What to do →
Set down every record below exactly as it stands, minus the pictures.

(Scene edit records)

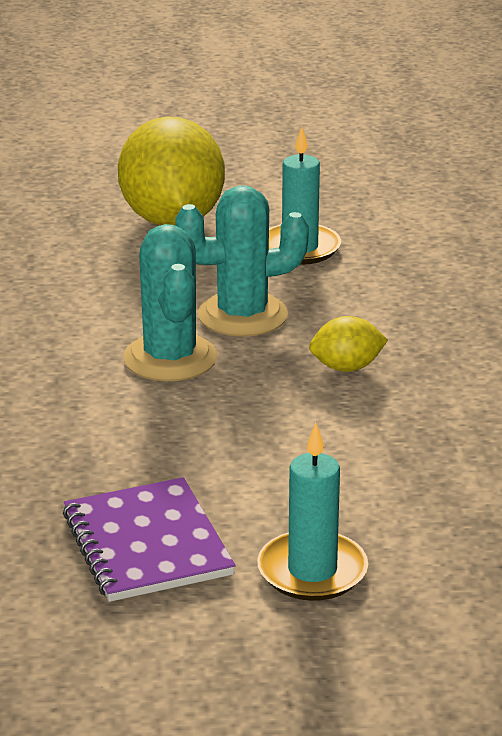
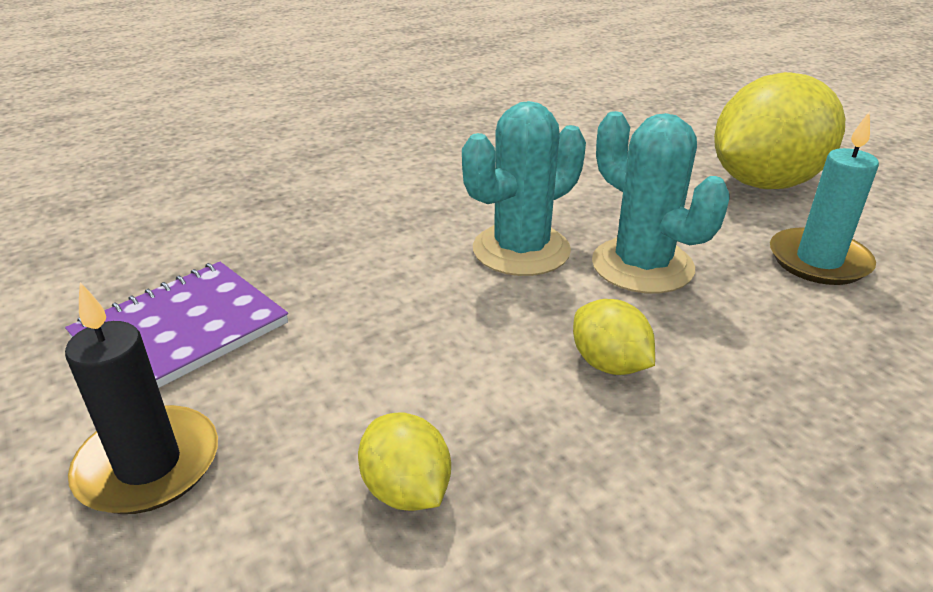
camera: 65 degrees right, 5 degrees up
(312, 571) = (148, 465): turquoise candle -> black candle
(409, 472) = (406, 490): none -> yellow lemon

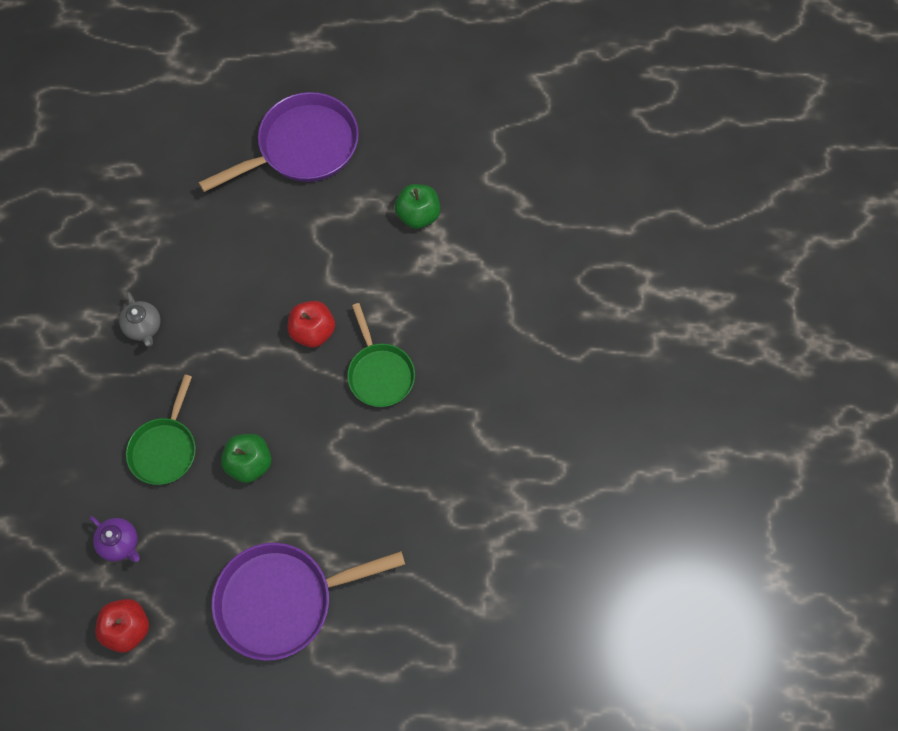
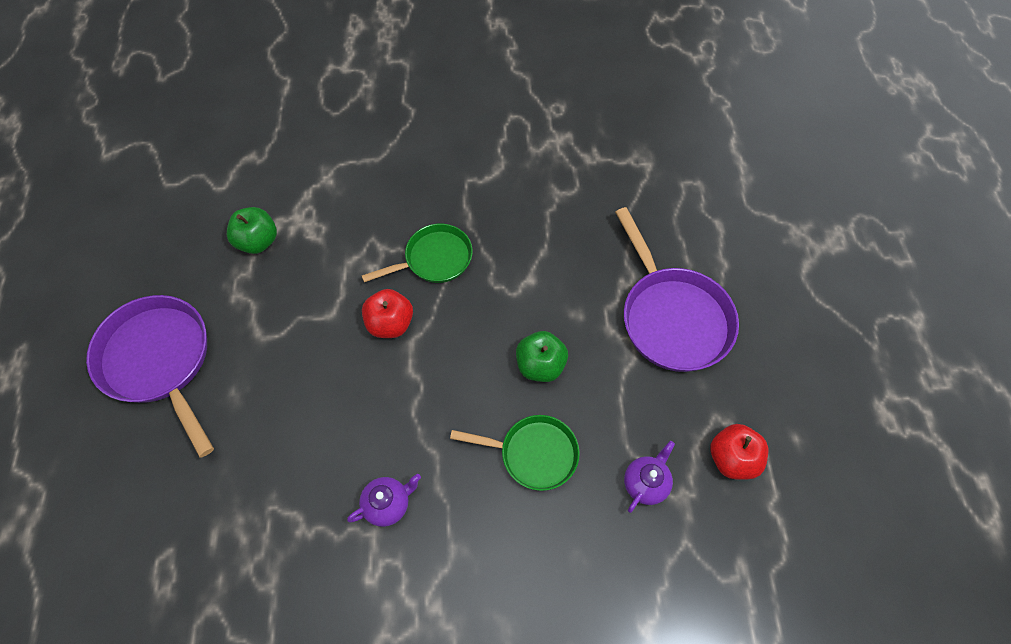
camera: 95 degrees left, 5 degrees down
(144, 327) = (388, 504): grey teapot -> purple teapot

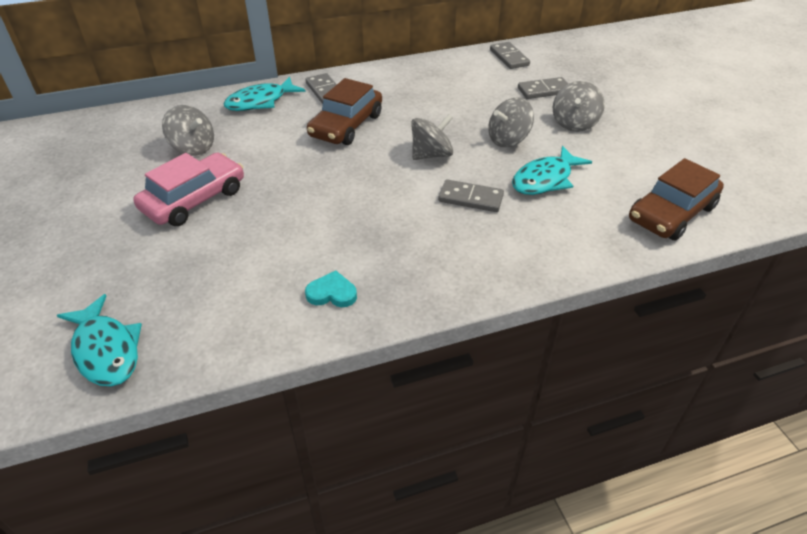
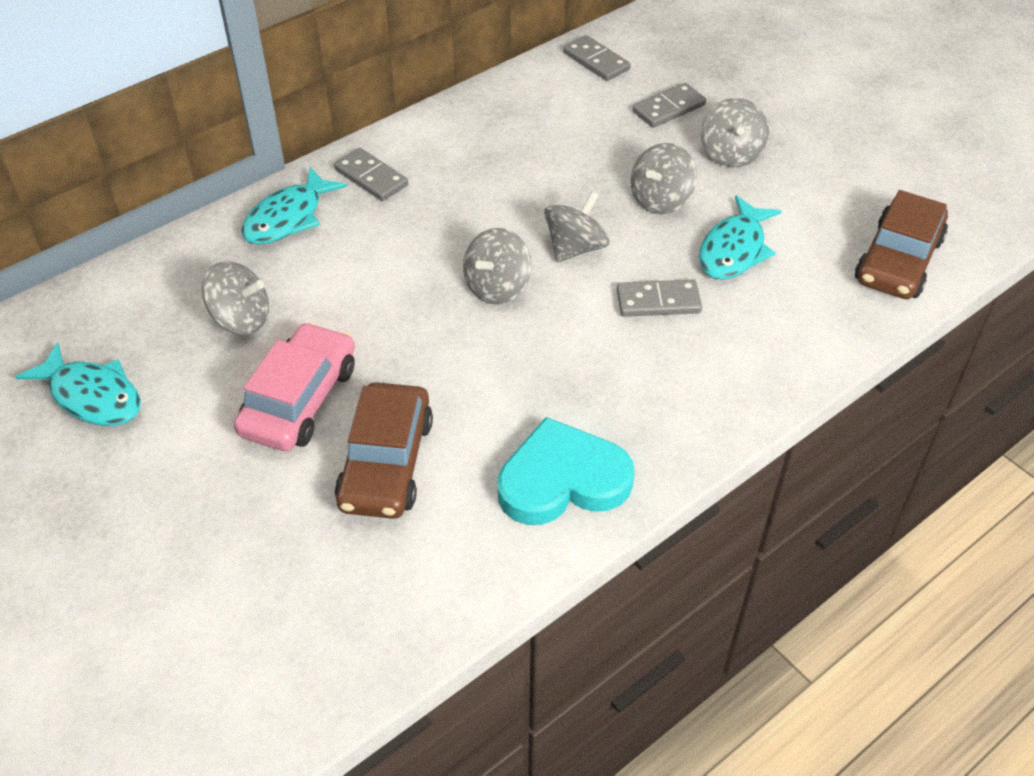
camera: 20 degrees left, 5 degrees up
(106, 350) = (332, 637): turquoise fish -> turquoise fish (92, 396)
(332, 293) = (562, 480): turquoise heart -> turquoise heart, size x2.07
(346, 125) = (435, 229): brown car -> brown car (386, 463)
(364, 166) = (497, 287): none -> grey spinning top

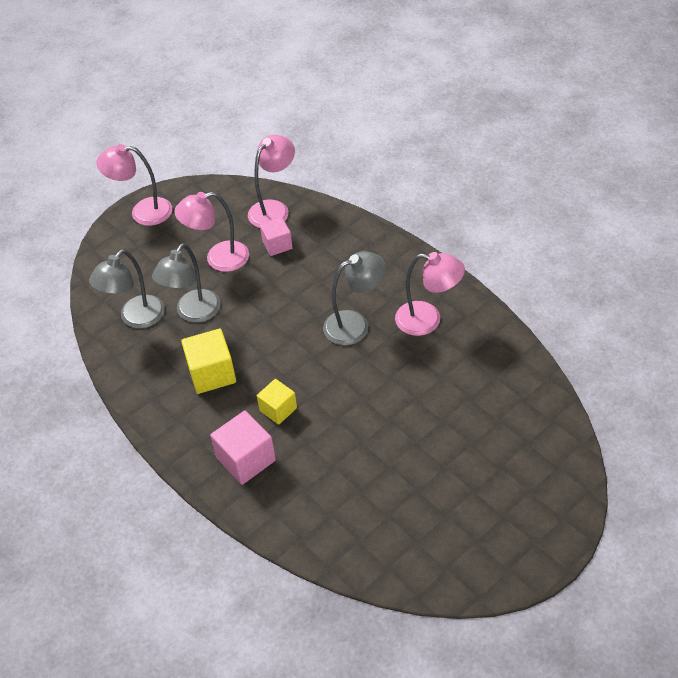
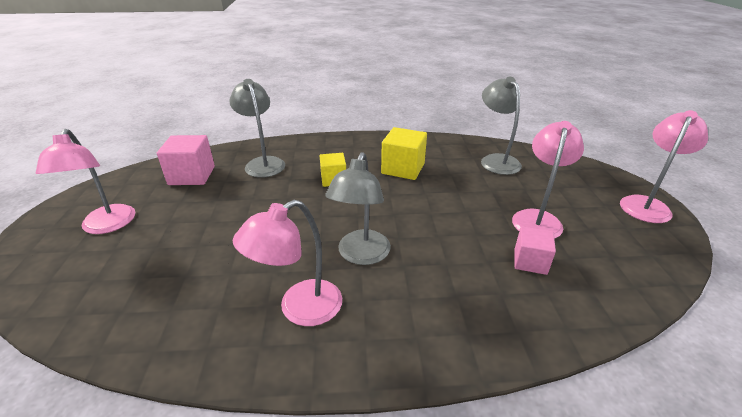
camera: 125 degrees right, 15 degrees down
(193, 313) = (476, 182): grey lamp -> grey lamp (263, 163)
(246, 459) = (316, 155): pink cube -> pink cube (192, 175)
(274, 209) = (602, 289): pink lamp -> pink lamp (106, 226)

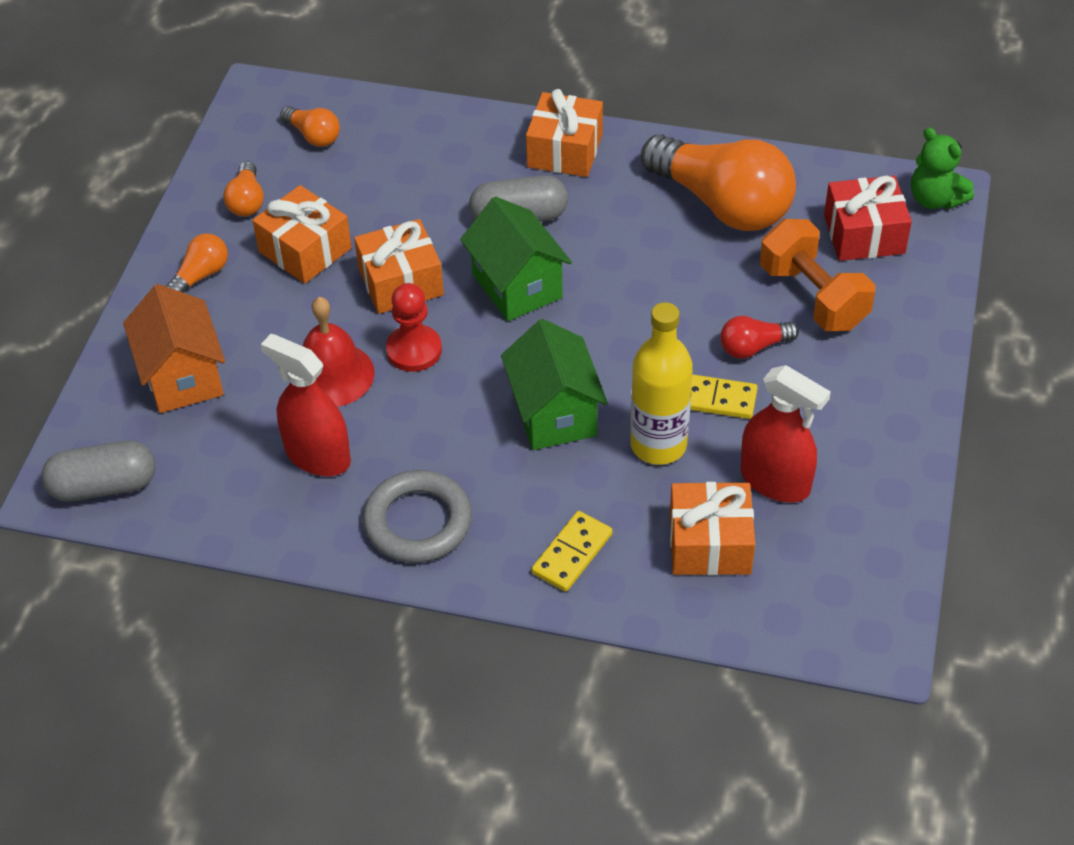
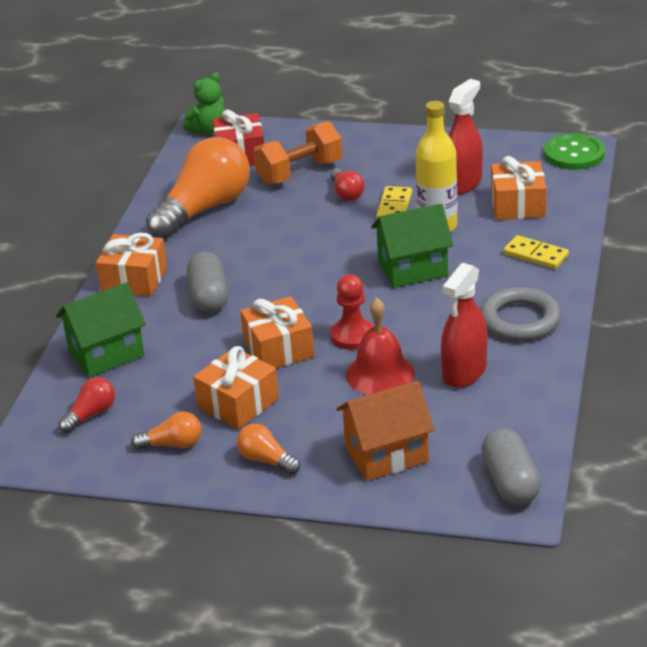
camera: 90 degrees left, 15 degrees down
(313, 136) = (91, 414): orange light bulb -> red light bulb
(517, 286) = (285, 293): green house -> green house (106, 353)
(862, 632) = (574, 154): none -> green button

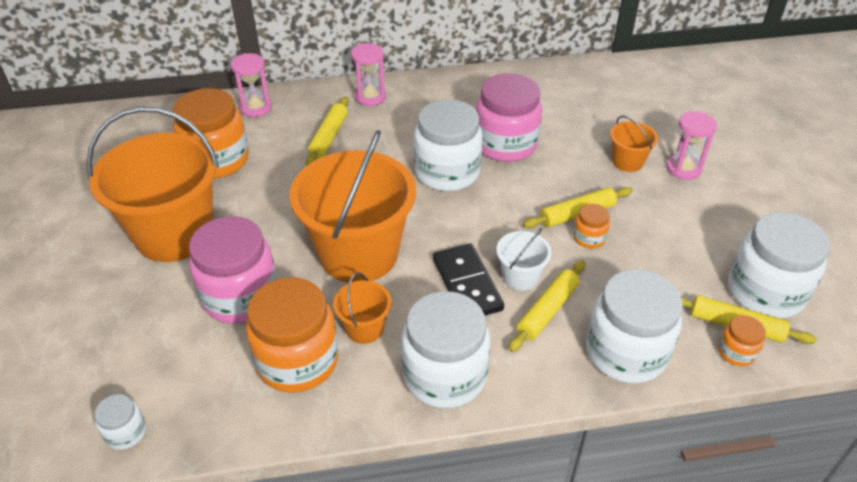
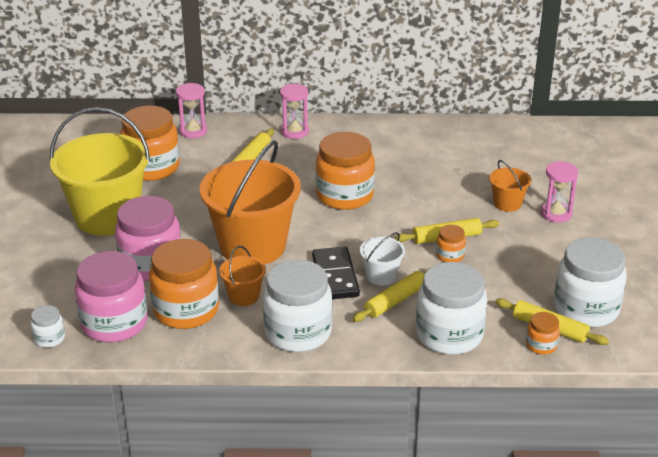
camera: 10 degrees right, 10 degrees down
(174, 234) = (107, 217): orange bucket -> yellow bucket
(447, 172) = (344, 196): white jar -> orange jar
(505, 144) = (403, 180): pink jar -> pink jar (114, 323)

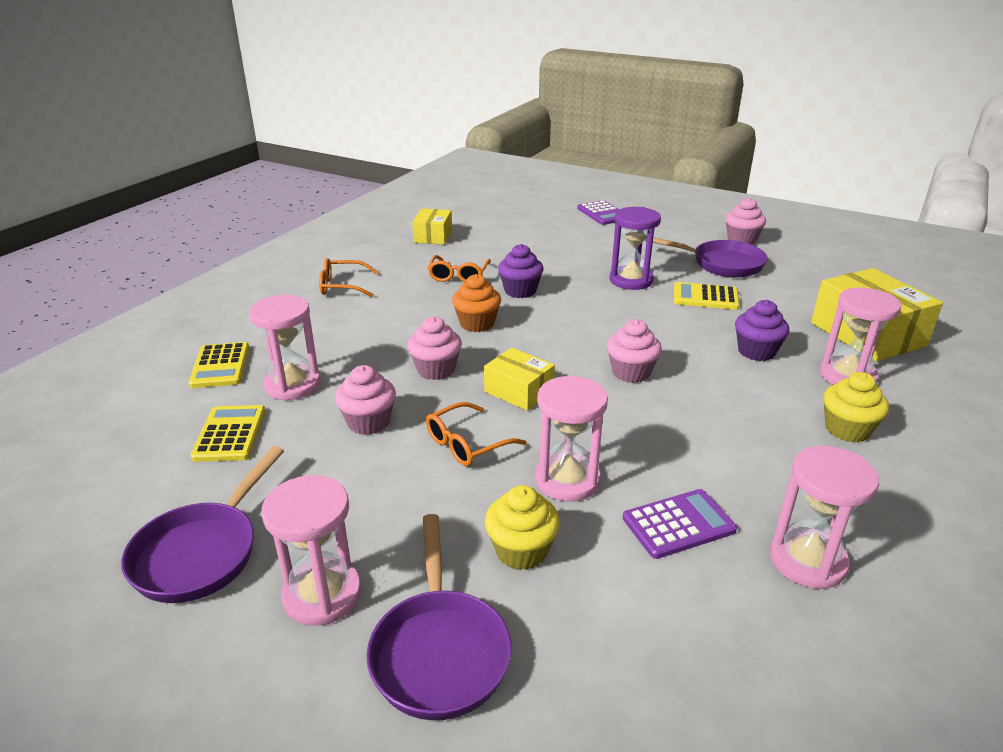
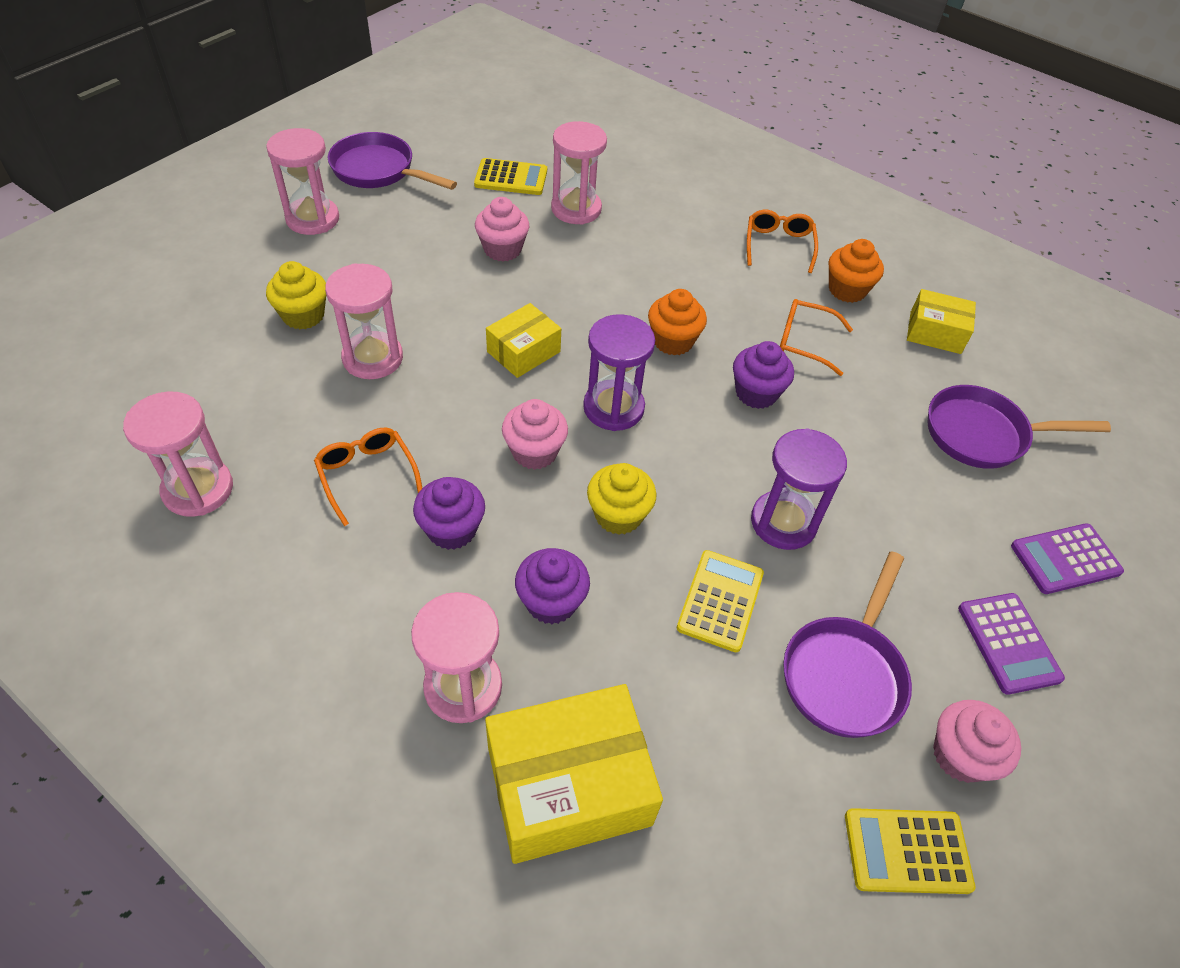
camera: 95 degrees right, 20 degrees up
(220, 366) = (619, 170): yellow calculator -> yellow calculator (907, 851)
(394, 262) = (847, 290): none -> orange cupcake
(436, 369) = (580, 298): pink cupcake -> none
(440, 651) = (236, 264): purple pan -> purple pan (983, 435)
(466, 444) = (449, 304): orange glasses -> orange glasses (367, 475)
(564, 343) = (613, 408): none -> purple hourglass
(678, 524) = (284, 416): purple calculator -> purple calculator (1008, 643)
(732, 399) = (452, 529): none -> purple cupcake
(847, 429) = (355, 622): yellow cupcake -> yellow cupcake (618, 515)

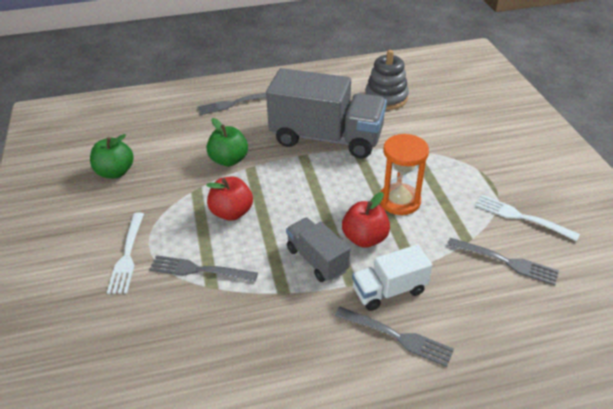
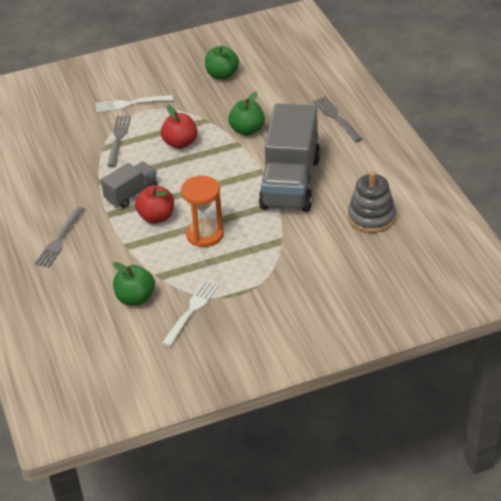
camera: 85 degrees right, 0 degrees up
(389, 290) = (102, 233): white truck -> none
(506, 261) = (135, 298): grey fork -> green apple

Expected answer →
camera: 65 degrees right, 5 degrees up
(312, 571) = (148, 465): turquoise candle -> black candle
(409, 472) = (406, 490): none -> yellow lemon

camera: 95 degrees left, 5 degrees down
(144, 327) = (388, 504): grey teapot -> purple teapot

camera: 20 degrees left, 5 degrees up
(106, 350) = (332, 637): turquoise fish -> turquoise fish (92, 396)
(332, 293) = (562, 480): turquoise heart -> turquoise heart, size x2.07
(346, 125) = (435, 229): brown car -> brown car (386, 463)
(364, 166) = (497, 287): none -> grey spinning top

camera: 125 degrees right, 15 degrees down
(193, 313) = (476, 182): grey lamp -> grey lamp (263, 163)
(246, 459) = (316, 155): pink cube -> pink cube (192, 175)
(274, 209) = (602, 289): pink lamp -> pink lamp (106, 226)

camera: 90 degrees left, 15 degrees down
(313, 136) = (91, 414): orange light bulb -> red light bulb
(517, 286) = (285, 293): green house -> green house (106, 353)
(862, 632) = (574, 154): none -> green button

camera: 10 degrees right, 10 degrees down
(174, 234) = (107, 217): orange bucket -> yellow bucket
(447, 172) = (344, 196): white jar -> orange jar
(505, 144) = (403, 180): pink jar -> pink jar (114, 323)

camera: 95 degrees right, 20 degrees up
(220, 366) = (619, 170): yellow calculator -> yellow calculator (907, 851)
(394, 262) = (847, 290): none -> orange cupcake
(436, 369) = (580, 298): pink cupcake -> none
(440, 651) = (236, 264): purple pan -> purple pan (983, 435)
(466, 444) = (449, 304): orange glasses -> orange glasses (367, 475)
(564, 343) = (613, 408): none -> purple hourglass
(678, 524) = (284, 416): purple calculator -> purple calculator (1008, 643)
(732, 399) = (452, 529): none -> purple cupcake
(847, 429) = (355, 622): yellow cupcake -> yellow cupcake (618, 515)

camera: 85 degrees right, 0 degrees up
(389, 290) = (102, 233): white truck -> none
(506, 261) = (135, 298): grey fork -> green apple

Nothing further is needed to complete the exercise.